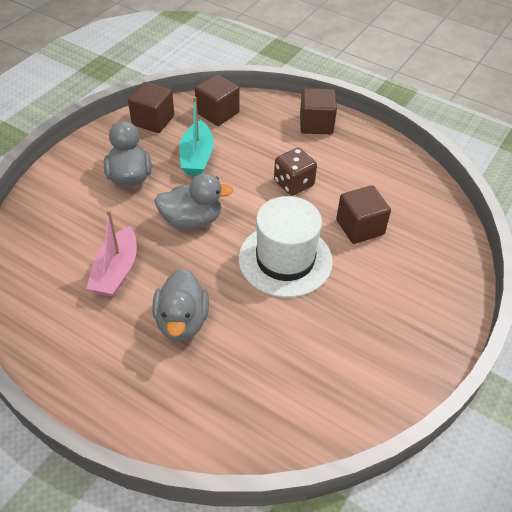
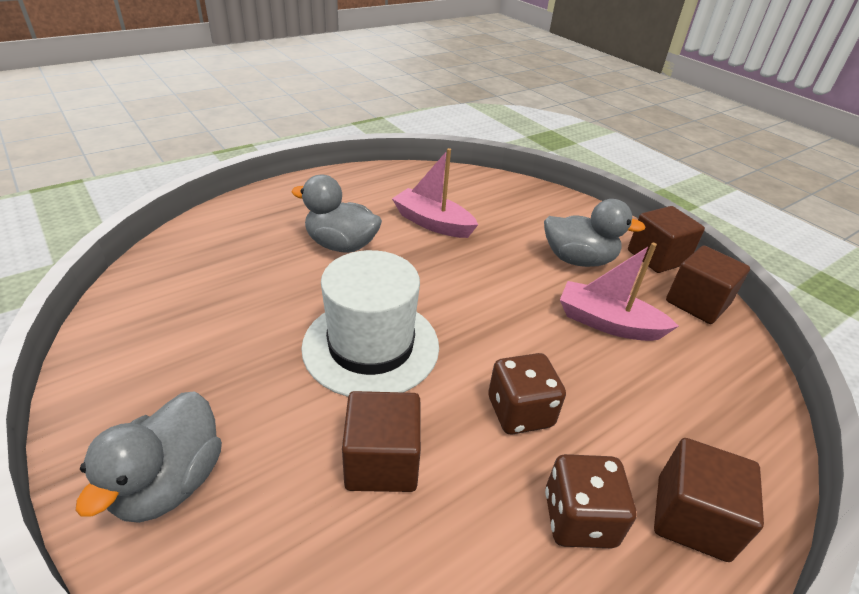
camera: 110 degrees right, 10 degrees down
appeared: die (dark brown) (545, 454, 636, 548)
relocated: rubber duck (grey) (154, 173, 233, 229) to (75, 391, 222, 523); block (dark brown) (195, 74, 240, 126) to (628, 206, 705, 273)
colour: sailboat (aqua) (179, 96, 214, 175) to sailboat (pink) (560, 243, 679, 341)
■ ■ ■
**Problem description**.
Print the complete listing exactly, apart from any pictures.

**Task output**.
camera: 110 degrees right, 10 degrees down
appeared: die (dark brown) (545, 454, 636, 548)
relocated: rubber duck (grey) (154, 173, 233, 229) to (75, 391, 222, 523); block (dark brown) (195, 74, 240, 126) to (628, 206, 705, 273)
colour: sailboat (aqua) (179, 96, 214, 175) to sailboat (pink) (560, 243, 679, 341)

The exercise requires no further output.